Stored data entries
'''
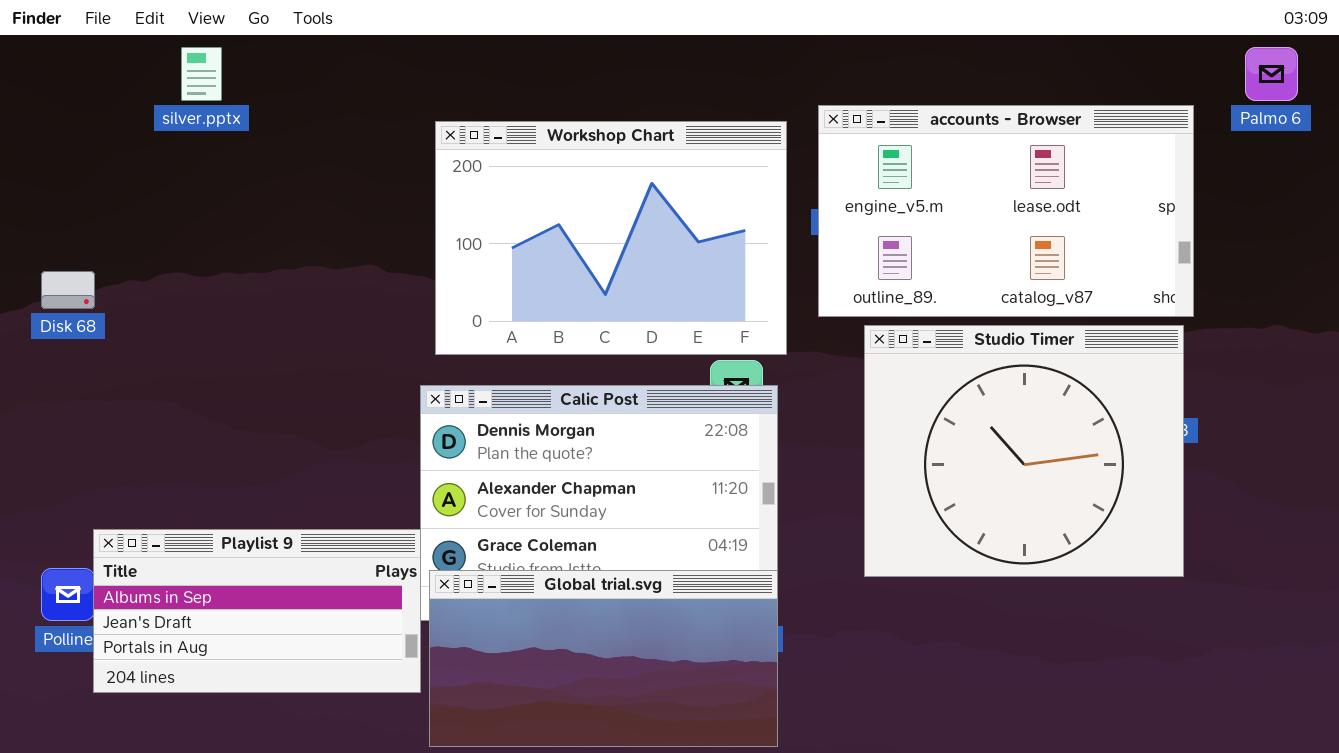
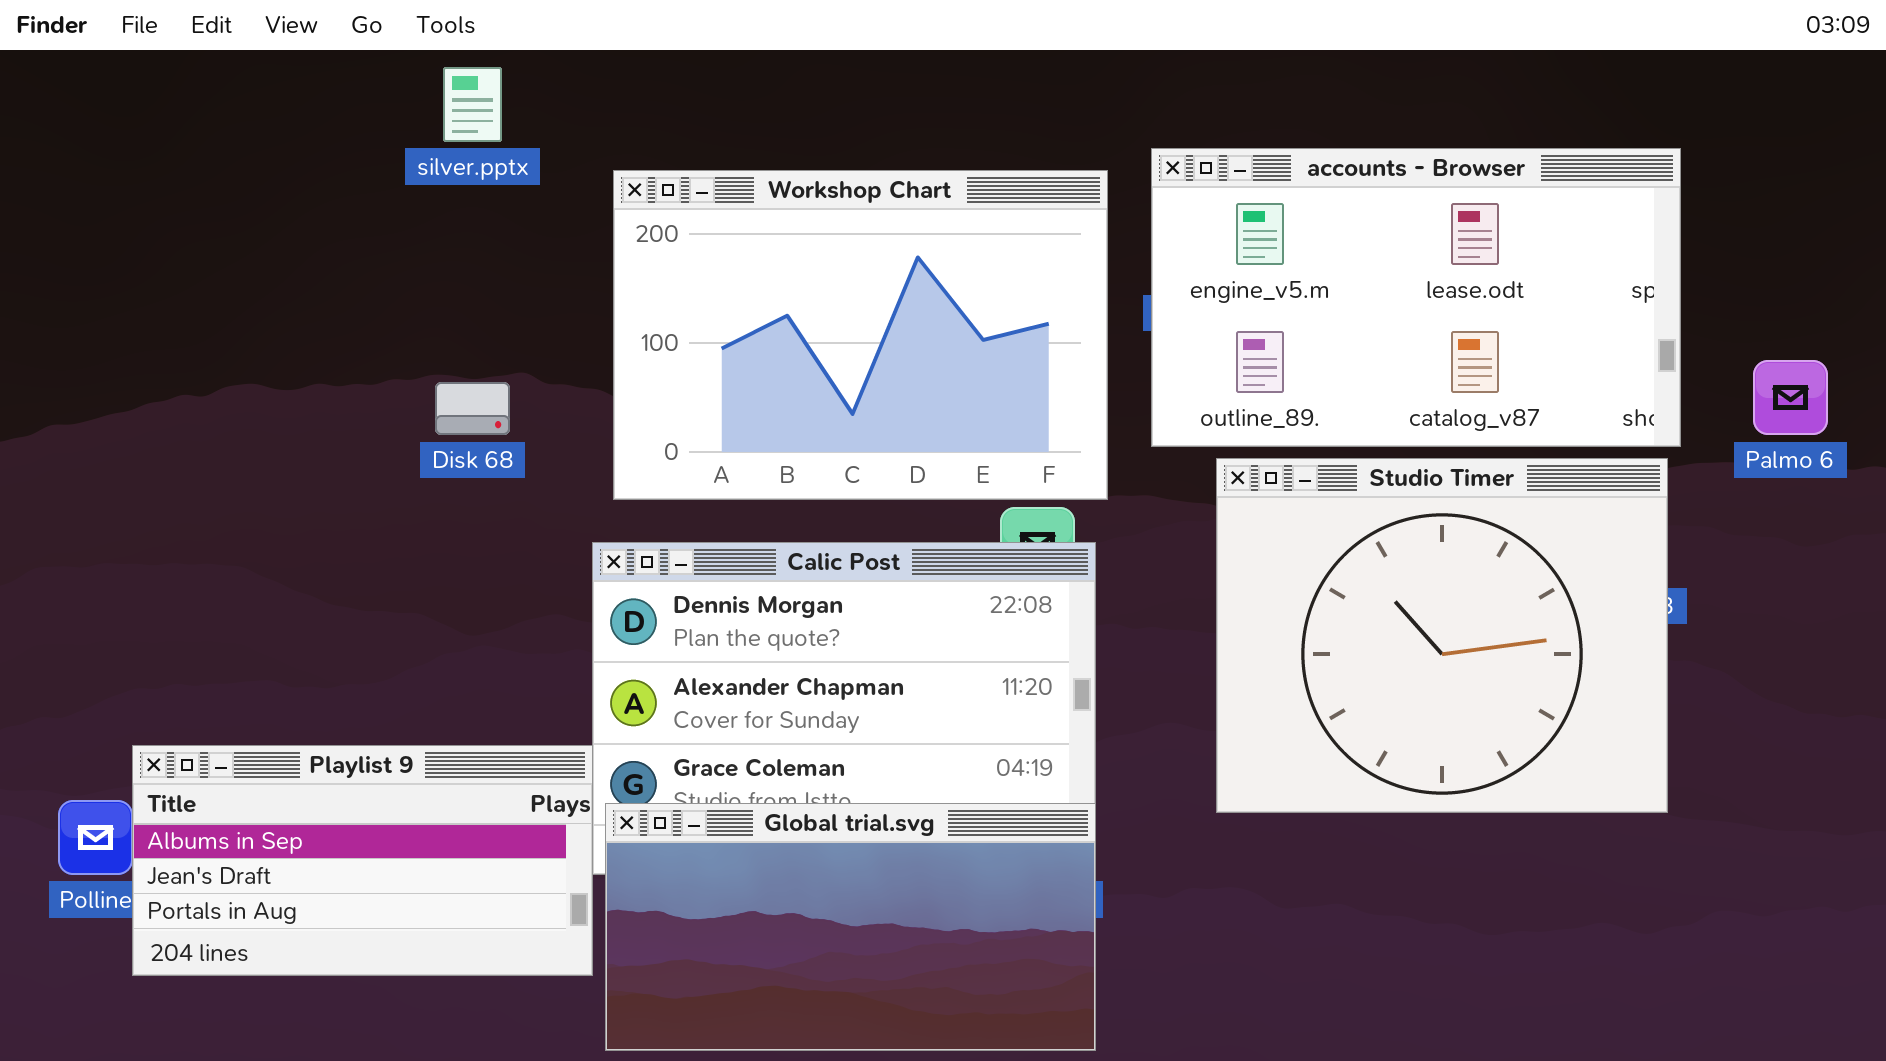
silver.pptx: [181,47,222,101] -> [443,67,502,142], moved
Palmo 6: [1245,47,1298,101] -> [1753,360,1828,435], moved
Disk 68: [41,271,95,309] -> [435,382,510,435], moved

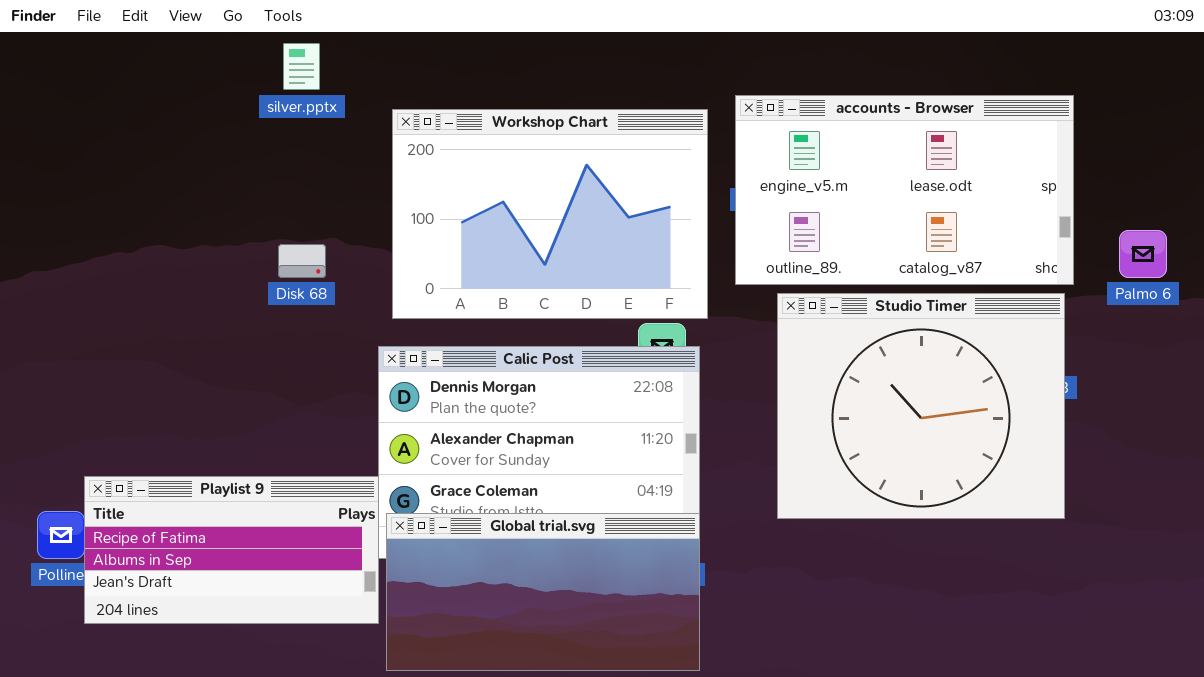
Playlist 9: [132,745,593,976] -> [84,476,379,624], scrolled up 1 row

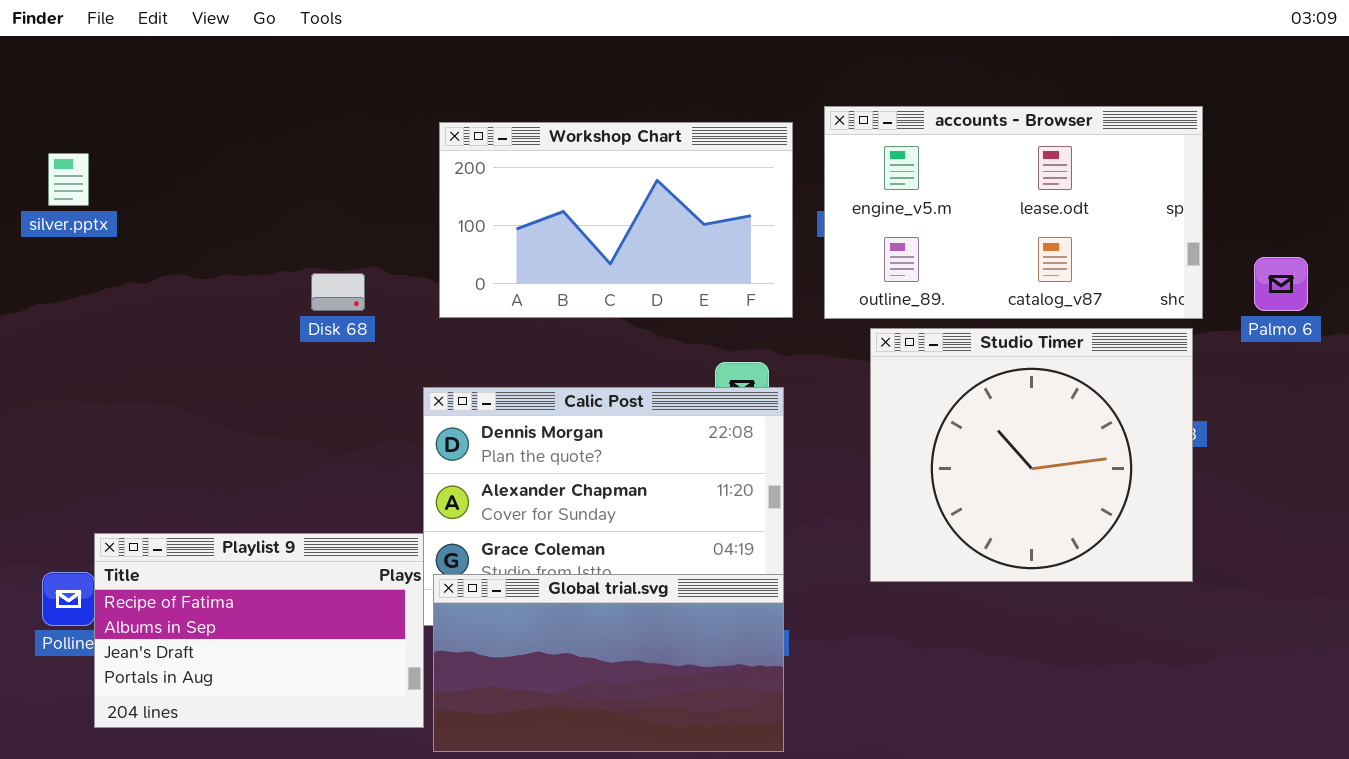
silver.pptx: [283,43,320,90] -> [48,153,89,206], moved
Workshop Chart: [392,109,708,319] -> [439,122,793,318], resized
Playlist 9: [84,476,379,624] -> [94,533,424,728], resized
'''
§ **TASK PROMPT**
Leaving the pictures aside, give back all the records exactly as they are.

§ **WRITTEN RESPONSE**
silver.pptx: [181,47,222,101] -> [443,67,502,142], moved
Palmo 6: [1245,47,1298,101] -> [1753,360,1828,435], moved
Disk 68: [41,271,95,309] -> [435,382,510,435], moved

Playlist 9: [132,745,593,976] -> [84,476,379,624], scrolled up 1 row

silver.pptx: [283,43,320,90] -> [48,153,89,206], moved
Workshop Chart: [392,109,708,319] -> [439,122,793,318], resized
Playlist 9: [84,476,379,624] -> [94,533,424,728], resized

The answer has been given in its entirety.